### Task prompt
An exact reproduction of all entries is expected.

### Information provided
§

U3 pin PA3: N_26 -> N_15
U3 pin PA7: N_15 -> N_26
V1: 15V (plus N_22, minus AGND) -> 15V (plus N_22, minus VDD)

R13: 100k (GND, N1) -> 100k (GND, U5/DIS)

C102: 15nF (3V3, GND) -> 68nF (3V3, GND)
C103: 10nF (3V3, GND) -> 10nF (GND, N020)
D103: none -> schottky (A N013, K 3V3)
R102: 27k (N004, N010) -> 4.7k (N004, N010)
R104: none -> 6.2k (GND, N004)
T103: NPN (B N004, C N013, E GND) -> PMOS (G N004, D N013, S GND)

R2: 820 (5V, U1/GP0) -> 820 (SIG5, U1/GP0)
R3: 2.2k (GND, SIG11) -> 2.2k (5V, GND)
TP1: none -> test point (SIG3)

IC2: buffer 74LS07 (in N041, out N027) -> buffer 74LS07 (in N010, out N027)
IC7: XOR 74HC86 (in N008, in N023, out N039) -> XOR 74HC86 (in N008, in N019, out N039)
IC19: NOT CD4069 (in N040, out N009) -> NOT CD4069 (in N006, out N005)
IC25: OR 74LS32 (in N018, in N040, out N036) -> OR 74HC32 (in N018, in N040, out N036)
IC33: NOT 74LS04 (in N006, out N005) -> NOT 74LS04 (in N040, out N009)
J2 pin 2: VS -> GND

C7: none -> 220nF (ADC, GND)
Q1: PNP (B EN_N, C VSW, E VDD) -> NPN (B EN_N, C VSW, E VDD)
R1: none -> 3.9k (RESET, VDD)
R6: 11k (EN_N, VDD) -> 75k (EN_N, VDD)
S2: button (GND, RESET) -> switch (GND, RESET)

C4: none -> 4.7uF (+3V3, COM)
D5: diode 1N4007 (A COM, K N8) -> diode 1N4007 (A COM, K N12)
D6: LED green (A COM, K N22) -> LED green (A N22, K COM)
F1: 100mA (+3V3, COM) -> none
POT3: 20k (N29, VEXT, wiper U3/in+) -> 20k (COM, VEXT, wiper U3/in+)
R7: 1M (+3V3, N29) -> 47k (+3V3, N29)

§

### Solution to this task
U3 pin PA3: N_26 -> N_15
U3 pin PA7: N_15 -> N_26
V1: 15V (plus N_22, minus AGND) -> 15V (plus N_22, minus VDD)

R13: 100k (GND, N1) -> 100k (GND, U5/DIS)

C102: 15nF (3V3, GND) -> 68nF (3V3, GND)
C103: 10nF (3V3, GND) -> 10nF (GND, N020)
D103: none -> schottky (A N013, K 3V3)
R102: 27k (N004, N010) -> 4.7k (N004, N010)
R104: none -> 6.2k (GND, N004)
T103: NPN (B N004, C N013, E GND) -> PMOS (G N004, D N013, S GND)

R2: 820 (5V, U1/GP0) -> 820 (SIG5, U1/GP0)
R3: 2.2k (GND, SIG11) -> 2.2k (5V, GND)
TP1: none -> test point (SIG3)

IC2: buffer 74LS07 (in N041, out N027) -> buffer 74LS07 (in N010, out N027)
IC7: XOR 74HC86 (in N008, in N023, out N039) -> XOR 74HC86 (in N008, in N019, out N039)
IC19: NOT CD4069 (in N040, out N009) -> NOT CD4069 (in N006, out N005)
IC25: OR 74LS32 (in N018, in N040, out N036) -> OR 74HC32 (in N018, in N040, out N036)
IC33: NOT 74LS04 (in N006, out N005) -> NOT 74LS04 (in N040, out N009)
J2 pin 2: VS -> GND

C7: none -> 220nF (ADC, GND)
Q1: PNP (B EN_N, C VSW, E VDD) -> NPN (B EN_N, C VSW, E VDD)
R1: none -> 3.9k (RESET, VDD)
R6: 11k (EN_N, VDD) -> 75k (EN_N, VDD)
S2: button (GND, RESET) -> switch (GND, RESET)

C4: none -> 4.7uF (+3V3, COM)
D5: diode 1N4007 (A COM, K N8) -> diode 1N4007 (A COM, K N12)
D6: LED green (A COM, K N22) -> LED green (A N22, K COM)
F1: 100mA (+3V3, COM) -> none
POT3: 20k (N29, VEXT, wiper U3/in+) -> 20k (COM, VEXT, wiper U3/in+)
R7: 1M (+3V3, N29) -> 47k (+3V3, N29)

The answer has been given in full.